◆ **WHAT TO WORK ON**
The entries are to be given back verbatim; no picture is to be copied.

◆ **DATA**
════

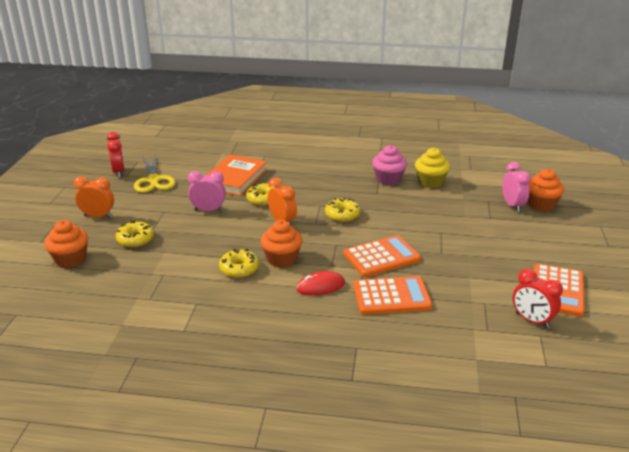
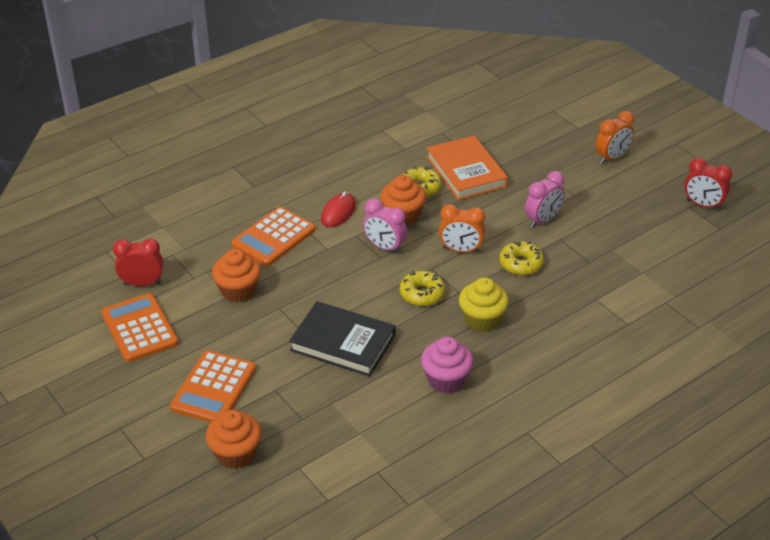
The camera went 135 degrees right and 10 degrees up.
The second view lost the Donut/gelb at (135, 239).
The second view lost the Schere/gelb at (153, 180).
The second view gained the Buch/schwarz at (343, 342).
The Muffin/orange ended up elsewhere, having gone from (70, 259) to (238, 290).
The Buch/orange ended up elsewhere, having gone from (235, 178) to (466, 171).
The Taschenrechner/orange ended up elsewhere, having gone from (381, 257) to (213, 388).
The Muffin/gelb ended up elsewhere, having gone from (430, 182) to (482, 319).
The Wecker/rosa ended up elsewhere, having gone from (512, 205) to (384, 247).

════

◆ **FINISHED EXERCISE**
The camera went 135 degrees right and 10 degrees up.
The second view lost the Donut/gelb at (135, 239).
The second view lost the Schere/gelb at (153, 180).
The second view gained the Buch/schwarz at (343, 342).
The Muffin/orange ended up elsewhere, having gone from (70, 259) to (238, 290).
The Buch/orange ended up elsewhere, having gone from (235, 178) to (466, 171).
The Taschenrechner/orange ended up elsewhere, having gone from (381, 257) to (213, 388).
The Muffin/gelb ended up elsewhere, having gone from (430, 182) to (482, 319).
The Wecker/rosa ended up elsewhere, having gone from (512, 205) to (384, 247).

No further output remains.